# Exercise prompt
Go through the entries below and print, exactly, the lines starting at the one with "camera: 40 degrees right, 5 degrees up" and ending at the one with "(634, 361) = (477, 643): none -> green tree", keeping both ends and no others.

# Object change listings
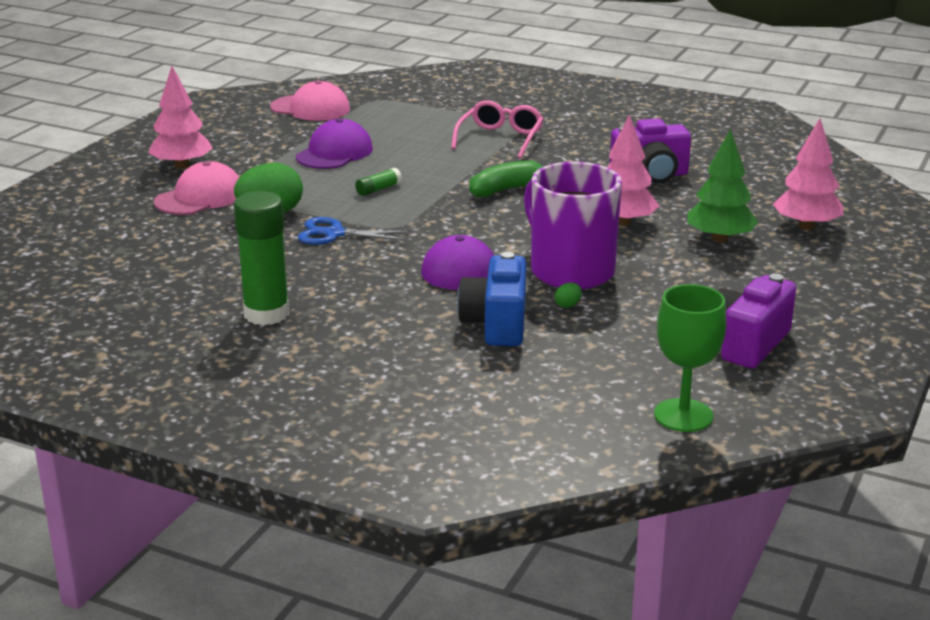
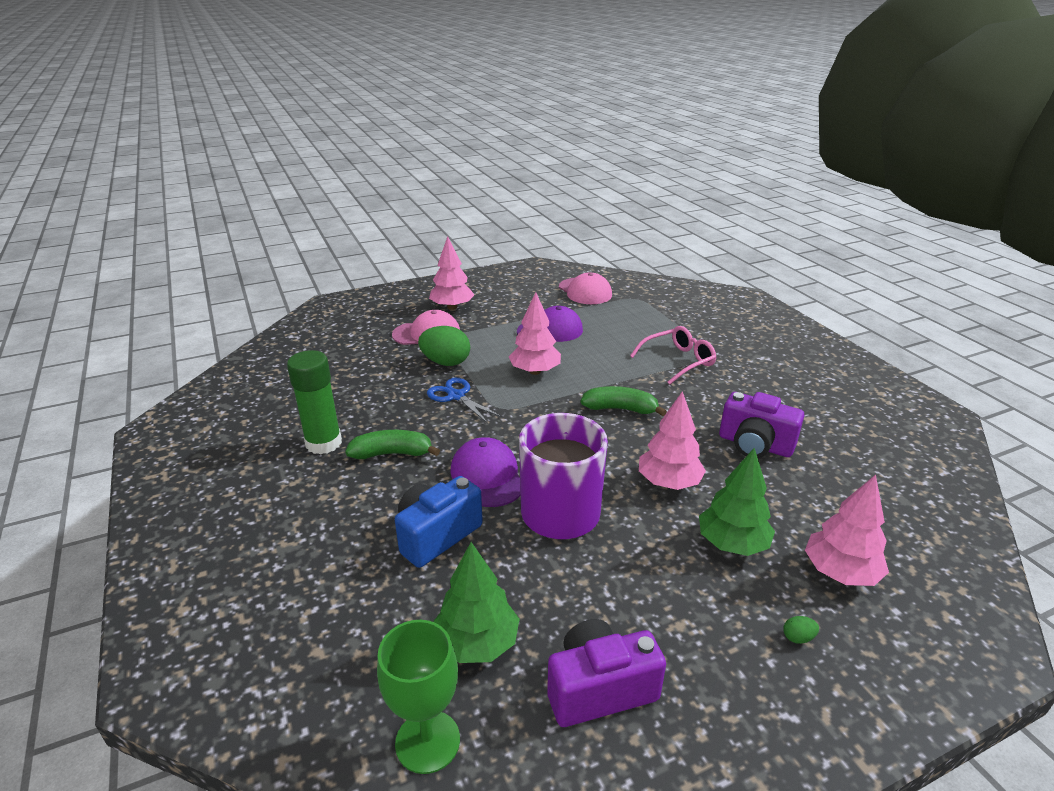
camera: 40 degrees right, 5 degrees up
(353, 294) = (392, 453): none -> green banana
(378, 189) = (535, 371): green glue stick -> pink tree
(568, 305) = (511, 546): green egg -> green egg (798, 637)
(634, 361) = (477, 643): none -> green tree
* * *
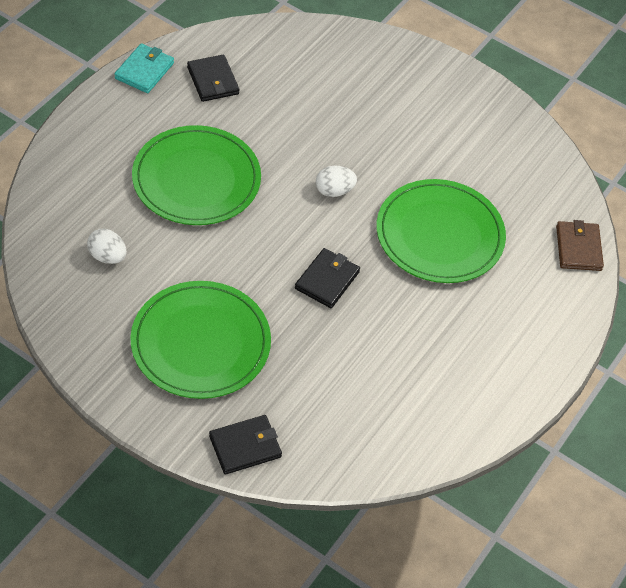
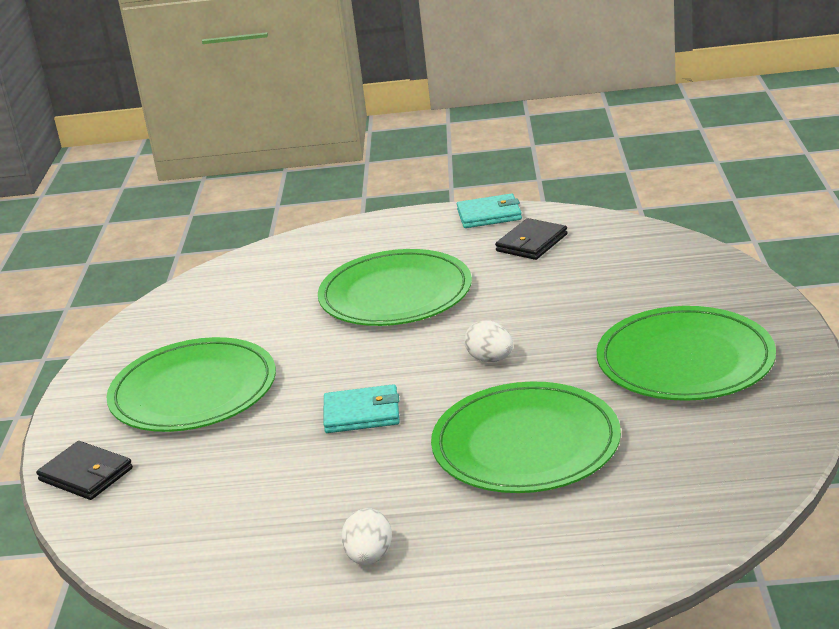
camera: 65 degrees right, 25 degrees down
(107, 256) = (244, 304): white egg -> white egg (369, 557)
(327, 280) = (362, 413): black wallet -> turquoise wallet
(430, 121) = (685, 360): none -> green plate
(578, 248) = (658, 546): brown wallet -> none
...
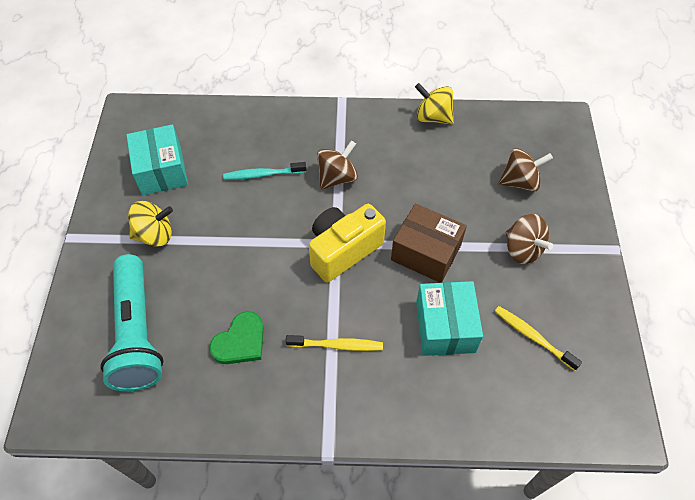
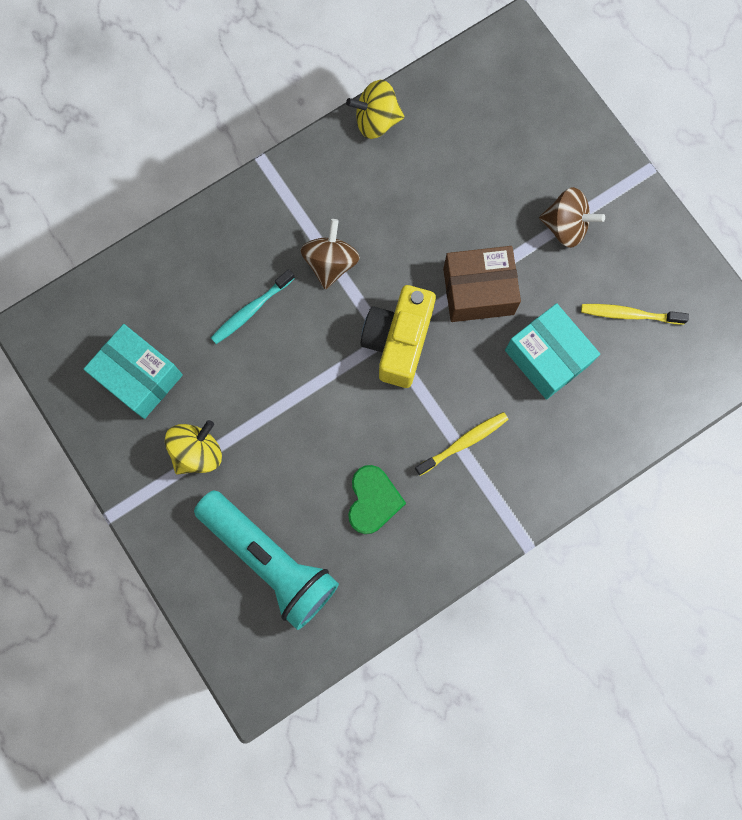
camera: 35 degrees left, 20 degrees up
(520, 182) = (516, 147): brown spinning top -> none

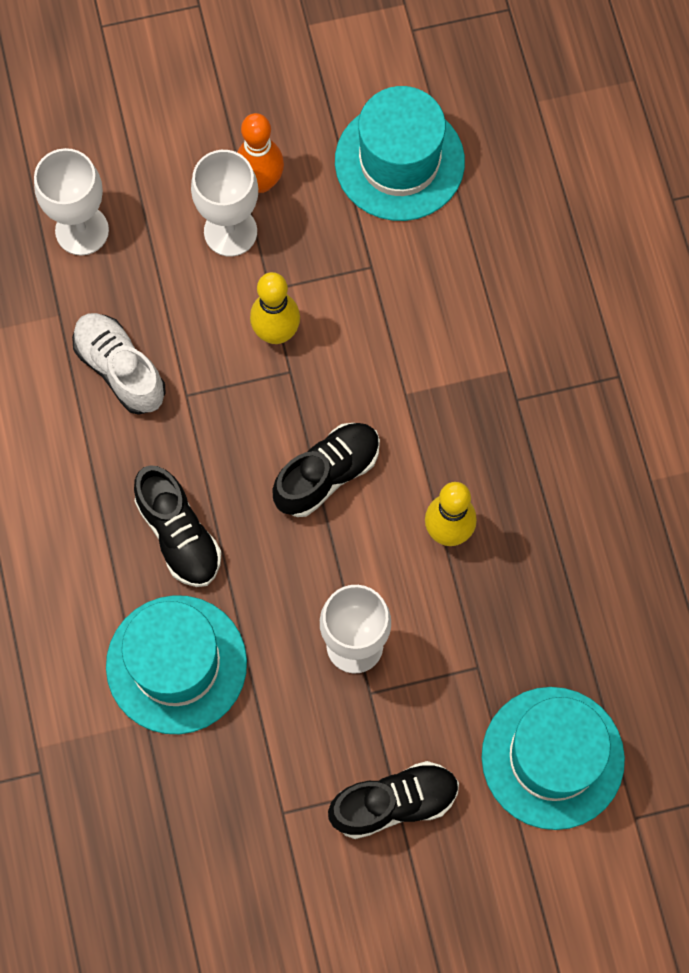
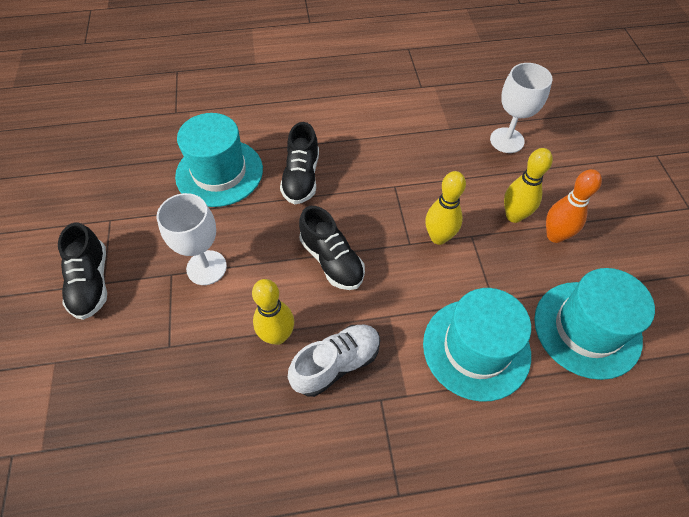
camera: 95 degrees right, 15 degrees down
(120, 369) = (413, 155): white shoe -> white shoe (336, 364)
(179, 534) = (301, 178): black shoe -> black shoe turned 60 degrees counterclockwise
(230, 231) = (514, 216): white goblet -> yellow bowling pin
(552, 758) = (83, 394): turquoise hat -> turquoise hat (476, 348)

# Answer for the task
camera: 40 degrees right, 5 degrees up
(353, 294) = (392, 453): none -> green banana
(378, 189) = (535, 371): green glue stick -> pink tree
(568, 305) = (511, 546): green egg -> green egg (798, 637)
(634, 361) = (477, 643): none -> green tree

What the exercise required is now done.